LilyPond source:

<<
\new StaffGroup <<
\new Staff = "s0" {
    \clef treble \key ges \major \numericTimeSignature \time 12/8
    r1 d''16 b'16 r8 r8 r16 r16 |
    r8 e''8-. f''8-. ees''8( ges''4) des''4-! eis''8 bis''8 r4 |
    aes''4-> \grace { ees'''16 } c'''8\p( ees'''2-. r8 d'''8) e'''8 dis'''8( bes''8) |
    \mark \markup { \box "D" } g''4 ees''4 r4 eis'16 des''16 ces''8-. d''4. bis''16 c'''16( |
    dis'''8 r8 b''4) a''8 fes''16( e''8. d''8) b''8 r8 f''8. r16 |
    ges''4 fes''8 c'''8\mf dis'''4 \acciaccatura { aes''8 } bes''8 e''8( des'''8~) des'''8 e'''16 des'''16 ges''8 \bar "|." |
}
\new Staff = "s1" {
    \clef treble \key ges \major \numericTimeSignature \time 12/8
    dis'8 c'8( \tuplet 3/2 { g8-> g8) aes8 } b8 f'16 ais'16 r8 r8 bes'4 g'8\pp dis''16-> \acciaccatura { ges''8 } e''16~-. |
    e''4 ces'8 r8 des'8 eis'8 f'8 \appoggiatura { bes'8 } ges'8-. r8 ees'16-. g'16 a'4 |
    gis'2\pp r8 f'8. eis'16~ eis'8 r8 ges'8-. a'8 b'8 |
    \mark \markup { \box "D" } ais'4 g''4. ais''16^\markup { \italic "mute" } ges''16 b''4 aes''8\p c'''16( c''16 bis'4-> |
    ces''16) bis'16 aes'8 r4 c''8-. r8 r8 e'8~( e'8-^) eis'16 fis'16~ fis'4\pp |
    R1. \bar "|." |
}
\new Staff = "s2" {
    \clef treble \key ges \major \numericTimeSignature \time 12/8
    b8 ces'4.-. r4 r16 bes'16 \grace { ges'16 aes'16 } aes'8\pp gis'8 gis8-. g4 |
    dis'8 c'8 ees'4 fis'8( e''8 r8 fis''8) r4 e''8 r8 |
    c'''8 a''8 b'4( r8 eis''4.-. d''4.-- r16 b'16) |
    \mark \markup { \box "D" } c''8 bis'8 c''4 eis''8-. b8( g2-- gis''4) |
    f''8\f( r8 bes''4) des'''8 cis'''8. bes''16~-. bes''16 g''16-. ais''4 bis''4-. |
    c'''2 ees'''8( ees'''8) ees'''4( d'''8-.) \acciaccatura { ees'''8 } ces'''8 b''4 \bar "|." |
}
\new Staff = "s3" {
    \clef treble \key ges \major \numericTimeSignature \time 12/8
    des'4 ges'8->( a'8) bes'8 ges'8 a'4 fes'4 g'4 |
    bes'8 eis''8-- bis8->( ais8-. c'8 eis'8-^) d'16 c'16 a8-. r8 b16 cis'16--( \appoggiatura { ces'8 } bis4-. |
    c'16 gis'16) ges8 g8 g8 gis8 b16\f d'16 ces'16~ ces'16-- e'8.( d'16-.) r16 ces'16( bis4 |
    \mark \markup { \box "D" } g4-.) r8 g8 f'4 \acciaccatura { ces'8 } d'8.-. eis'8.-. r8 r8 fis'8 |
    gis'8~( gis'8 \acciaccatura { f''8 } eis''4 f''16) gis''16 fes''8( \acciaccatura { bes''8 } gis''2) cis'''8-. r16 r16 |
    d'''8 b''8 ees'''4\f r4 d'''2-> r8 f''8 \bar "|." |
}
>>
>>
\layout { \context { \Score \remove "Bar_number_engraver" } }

- - -

Stated task => Please extract every line of the material above that contains the string "grace". Treat uppercase and lowercase as different.

Result for this exercise =>
    aes''4-> \grace { ees'''16 } c'''8\p( ees'''2-. r8 d'''8) e'''8 dis'''8( bes''8) |
    b8 ces'4.-. r4 r16 bes'16 \grace { ges'16 aes'16 } aes'8\pp gis'8 gis8-. g4 |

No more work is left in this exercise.